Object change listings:
- Opening Delimiter -

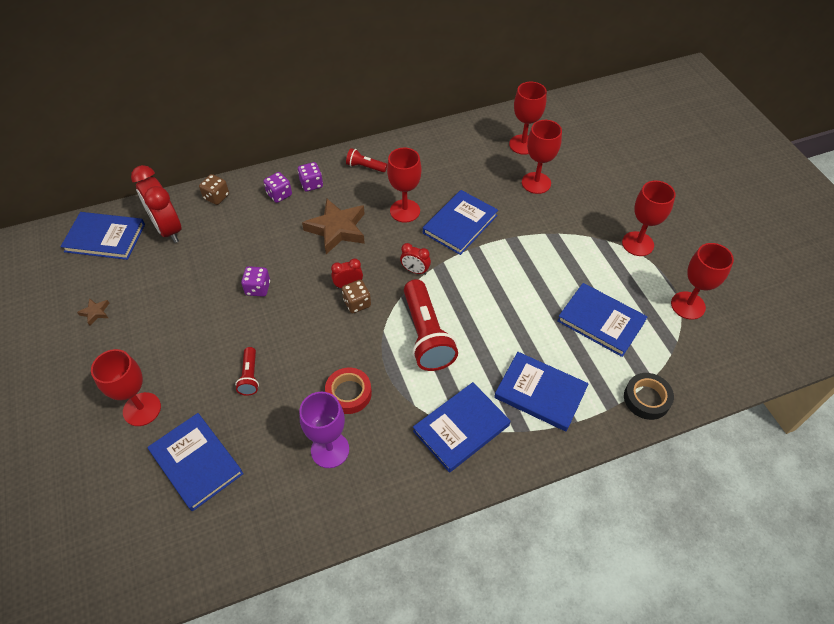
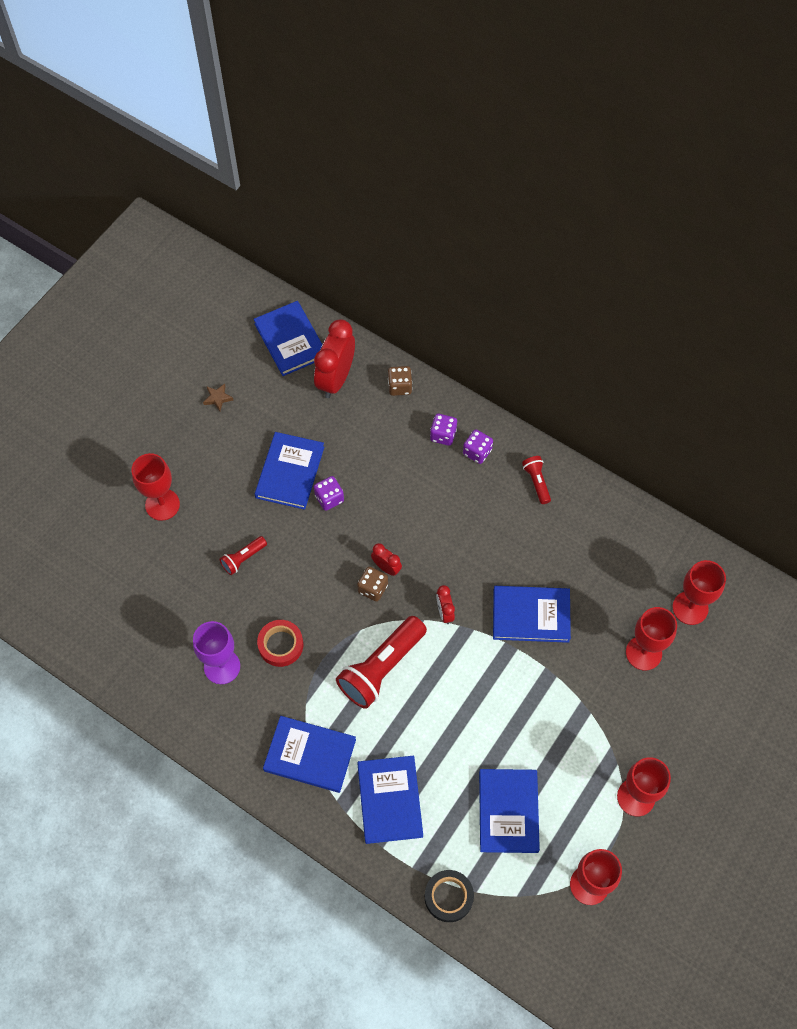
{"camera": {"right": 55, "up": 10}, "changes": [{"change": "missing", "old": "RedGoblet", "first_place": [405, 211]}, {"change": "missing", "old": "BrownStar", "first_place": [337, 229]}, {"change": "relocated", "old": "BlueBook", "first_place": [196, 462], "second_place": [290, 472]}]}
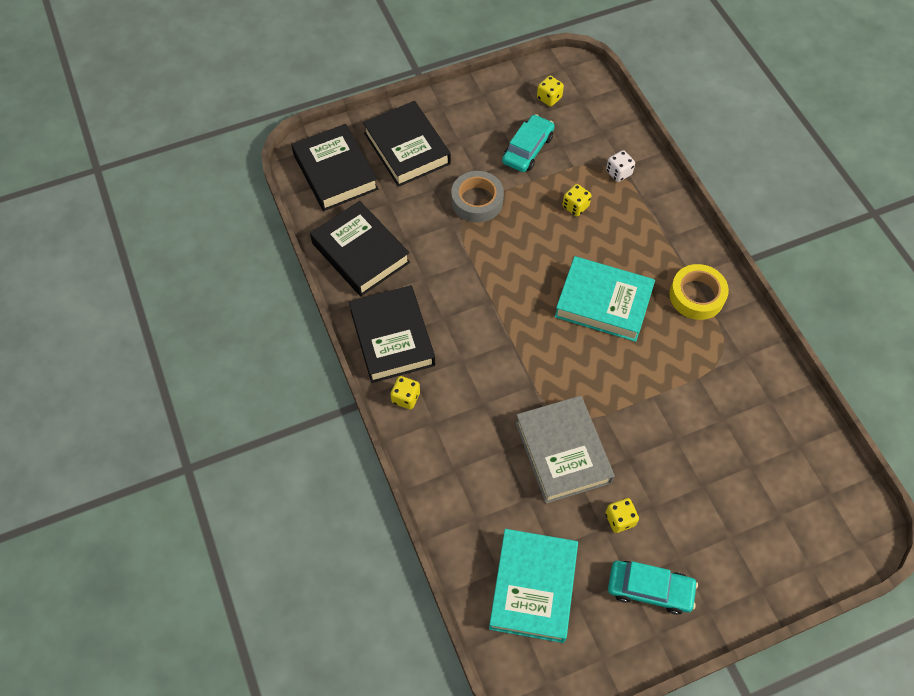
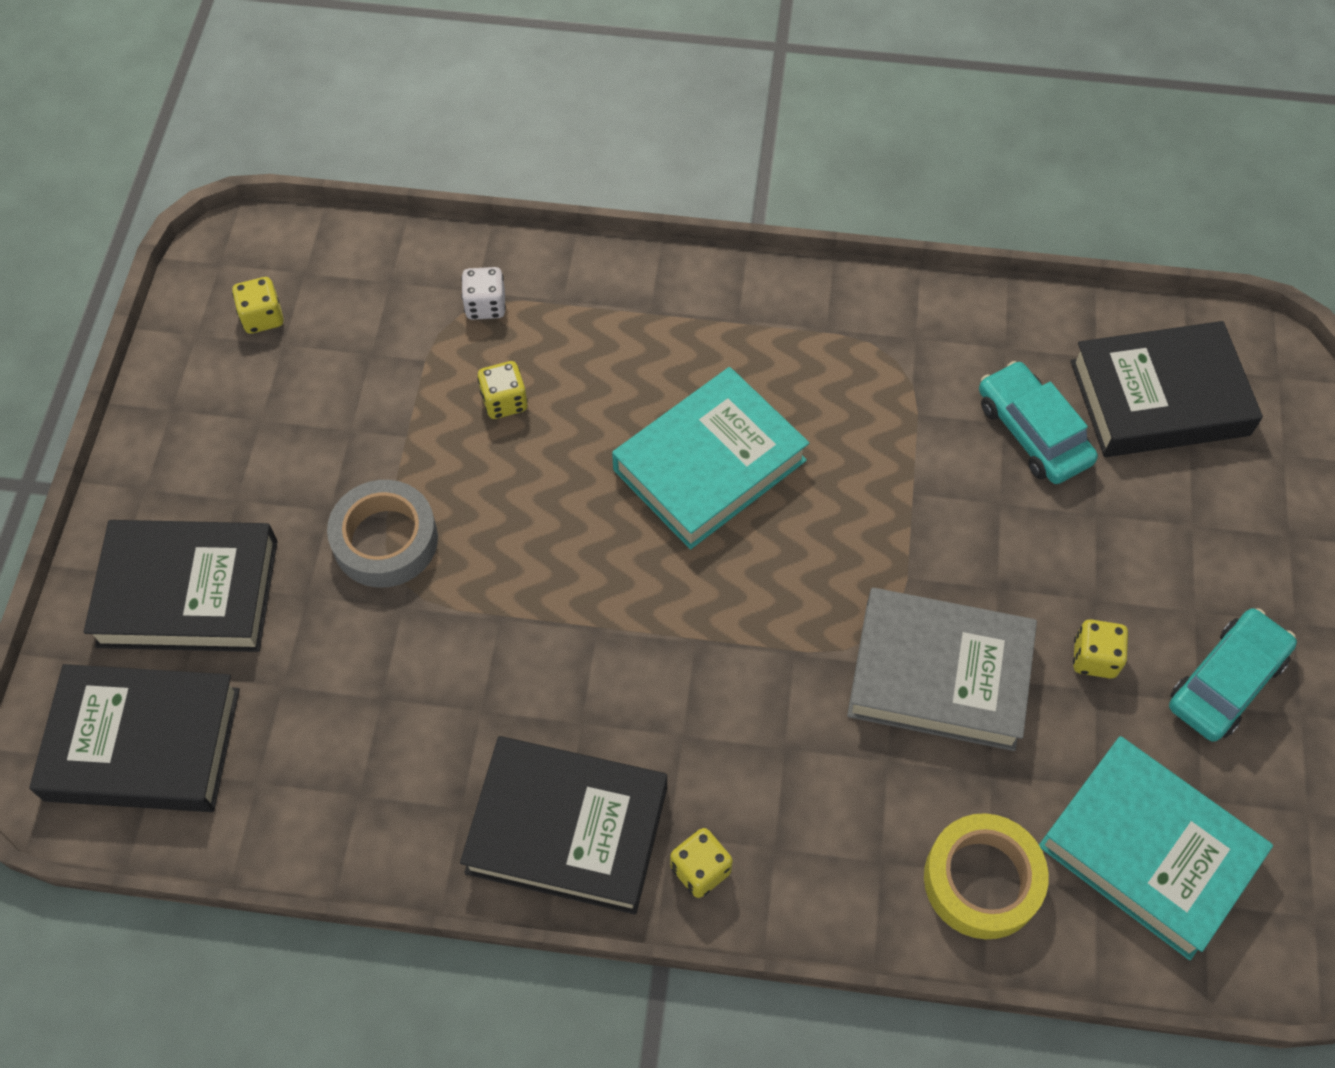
{"camera": {"right": -60, "up": 0}, "changes": [{"change": "relocated", "old": "TurquoiseCar", "first_place": [528, 149], "second_place": [1033, 432]}, {"change": "relocated", "old": "BlackBook", "first_place": [360, 253], "second_place": [1159, 398]}, {"change": "relocated", "old": "YellowTape", "first_place": [697, 296], "second_place": [982, 880]}]}
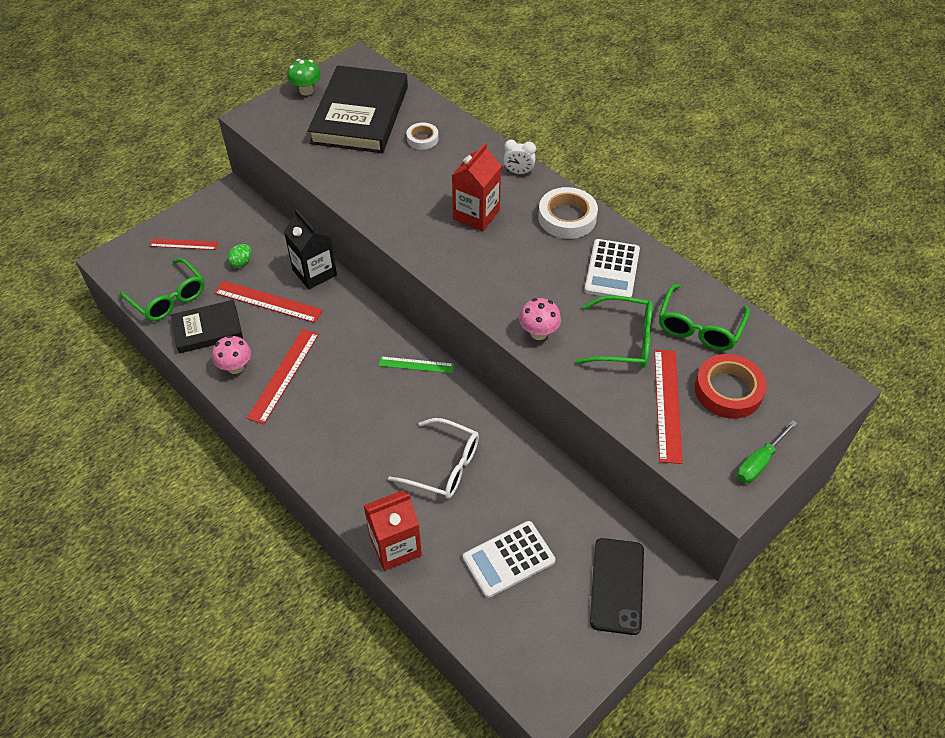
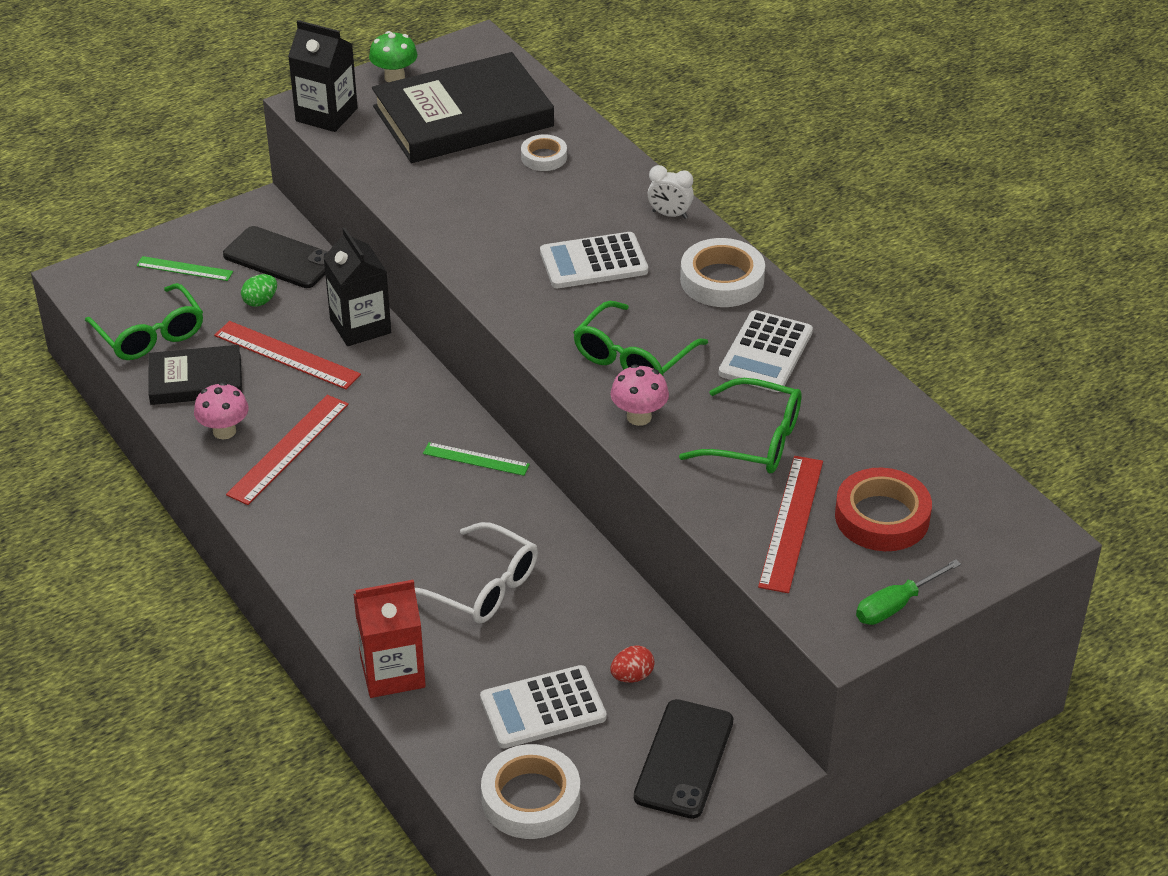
{"camera": {"right": 10, "up": -10}, "changes": [{"change": "spun", "old": "BlackBook", "first_place": [360, 115], "second_place": [463, 116], "degrees": 45}, {"change": "exchanged", "old": "RedCarton", "new": "WhiteCalculator", "first_place": [476, 215], "second_place": [593, 262]}, {"change": "colour", "old": "RedRuler", "new": "GreenRuler", "first_place": [183, 244], "second_place": [184, 268]}, {"change": "relocated", "old": "GreenGlasses", "first_place": [699, 327], "second_place": [633, 357]}, {"change": "appeared", "new": "BlackCarton", "second_place": [326, 115]}, {"change": "appeared", "new": "BlackPhone", "second_place": [280, 258]}, {"change": "appeared", "new": "RedEgg", "second_place": [632, 676]}, {"change": "appeared", "new": "WhiteTape", "second_place": [531, 798]}]}
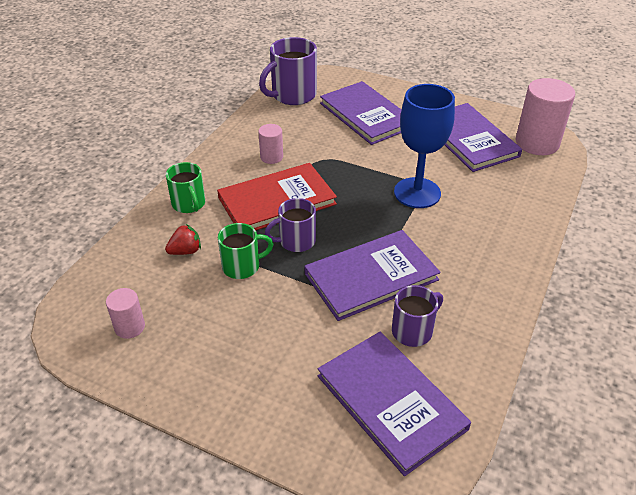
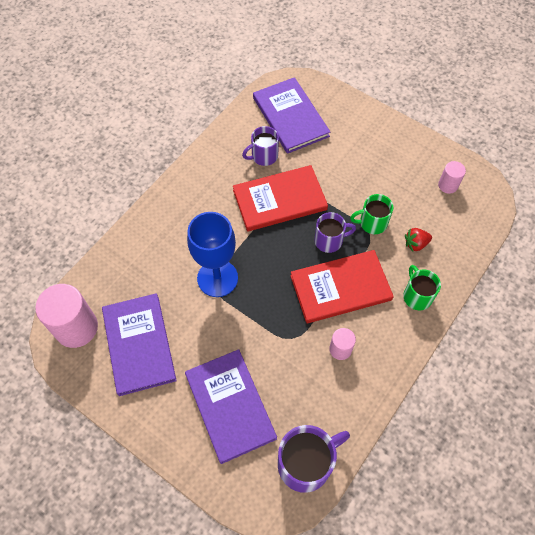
{"camera": {"right": -170, "up": 20}, "changes": [{"change": "colour", "old": "PurpleBook", "new": "RedBook", "first_place": [371, 276], "second_place": [279, 200]}]}
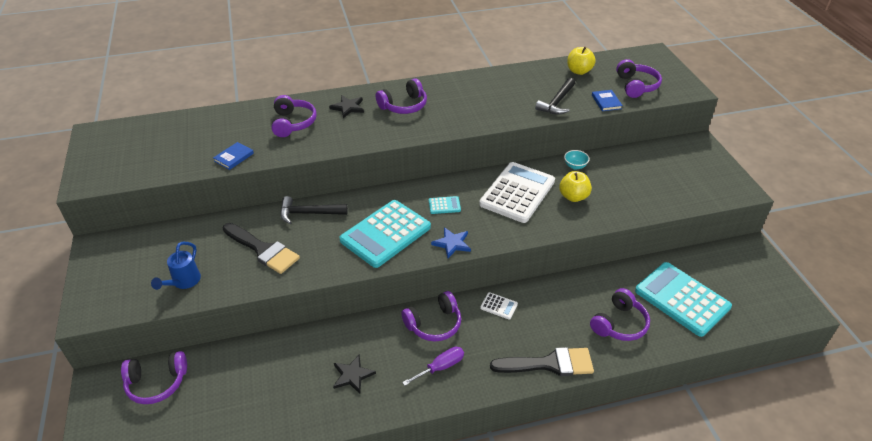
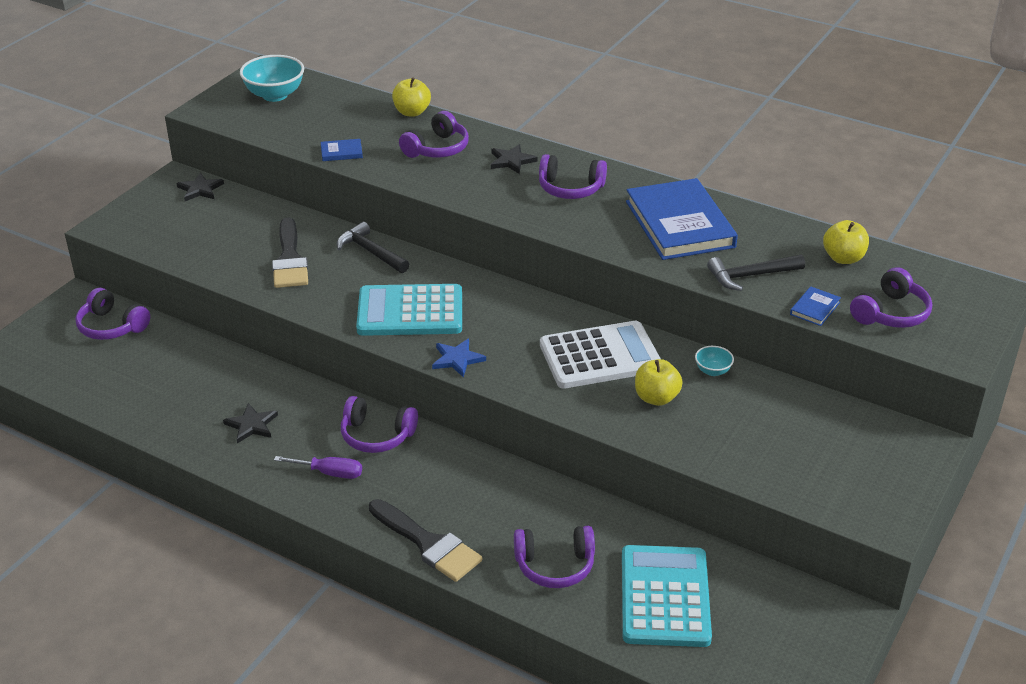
{"camera": {"right": 45, "up": -5}, "changes": [{"change": "missing", "old": "TurquoiseCalculator", "first_place": [444, 205]}, {"change": "missing", "old": "BlueWateringCan", "first_place": [183, 282]}, {"change": "missing", "old": "WhiteCalculator", "first_place": [499, 306]}, {"change": "appeared", "new": "TurquoiseBowl", "second_place": [275, 95]}, {"change": "appeared", "new": "YellowApple", "second_place": [412, 112]}, {"change": "appeared", "new": "BlackStar", "second_place": [200, 189]}, {"change": "appeared", "new": "BlueBook", "second_place": [679, 224]}]}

- Closing Delimiter -

### Work to complete
Return every entry above exactly. Pictures stay out.

### Answer to this problem
{"camera": {"right": 55, "up": 10}, "changes": [{"change": "missing", "old": "RedGoblet", "first_place": [405, 211]}, {"change": "missing", "old": "BrownStar", "first_place": [337, 229]}, {"change": "relocated", "old": "BlueBook", "first_place": [196, 462], "second_place": [290, 472]}]}
{"camera": {"right": -60, "up": 0}, "changes": [{"change": "relocated", "old": "TurquoiseCar", "first_place": [528, 149], "second_place": [1033, 432]}, {"change": "relocated", "old": "BlackBook", "first_place": [360, 253], "second_place": [1159, 398]}, {"change": "relocated", "old": "YellowTape", "first_place": [697, 296], "second_place": [982, 880]}]}
{"camera": {"right": 10, "up": -10}, "changes": [{"change": "spun", "old": "BlackBook", "first_place": [360, 115], "second_place": [463, 116], "degrees": 45}, {"change": "exchanged", "old": "RedCarton", "new": "WhiteCalculator", "first_place": [476, 215], "second_place": [593, 262]}, {"change": "colour", "old": "RedRuler", "new": "GreenRuler", "first_place": [183, 244], "second_place": [184, 268]}, {"change": "relocated", "old": "GreenGlasses", "first_place": [699, 327], "second_place": [633, 357]}, {"change": "appeared", "new": "BlackCarton", "second_place": [326, 115]}, {"change": "appeared", "new": "BlackPhone", "second_place": [280, 258]}, {"change": "appeared", "new": "RedEgg", "second_place": [632, 676]}, {"change": "appeared", "new": "WhiteTape", "second_place": [531, 798]}]}
{"camera": {"right": -170, "up": 20}, "changes": [{"change": "colour", "old": "PurpleBook", "new": "RedBook", "first_place": [371, 276], "second_place": [279, 200]}]}
{"camera": {"right": 45, "up": -5}, "changes": [{"change": "missing", "old": "TurquoiseCalculator", "first_place": [444, 205]}, {"change": "missing", "old": "BlueWateringCan", "first_place": [183, 282]}, {"change": "missing", "old": "WhiteCalculator", "first_place": [499, 306]}, {"change": "appeared", "new": "TurquoiseBowl", "second_place": [275, 95]}, {"change": "appeared", "new": "YellowApple", "second_place": [412, 112]}, {"change": "appeared", "new": "BlackStar", "second_place": [200, 189]}, {"change": "appeared", "new": "BlueBook", "second_place": [679, 224]}]}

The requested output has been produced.